■ Prompt
What you write should be the line containing "(184, 100) = (205, 265): grey" followed by every line after it to the end of the listing, exactly as given, and nothing more.

■ Material provided
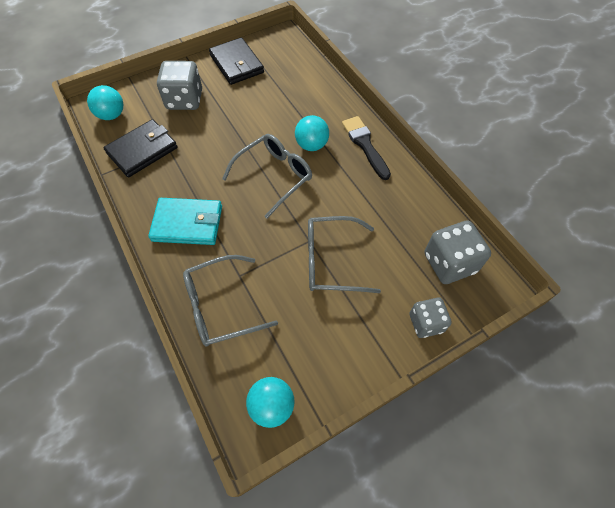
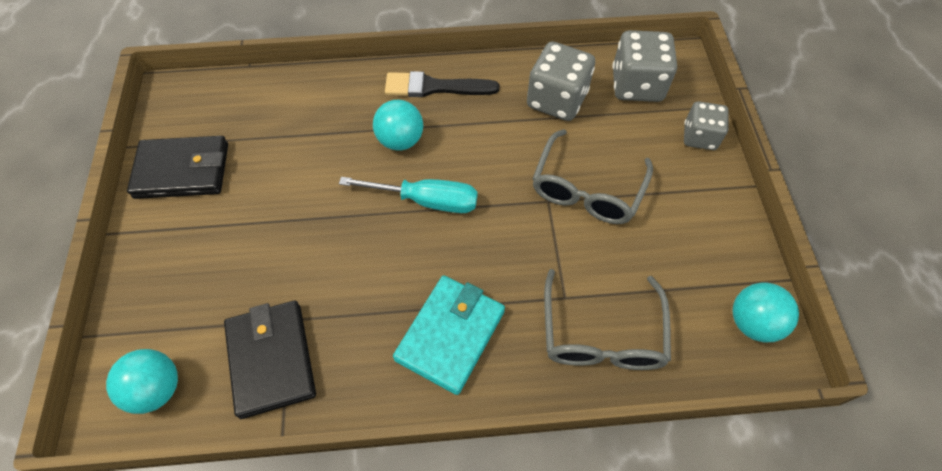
camera: 65 degrees left, 0 degrees up
(184, 100) = (205, 265): grey dice -> grey dice (556, 100)
(274, 176) = (427, 201): grey glasses -> turquoise screwdriver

■ Answer to the exercise
(184, 100) = (205, 265): grey dice -> grey dice (556, 100)
(274, 176) = (427, 201): grey glasses -> turquoise screwdriver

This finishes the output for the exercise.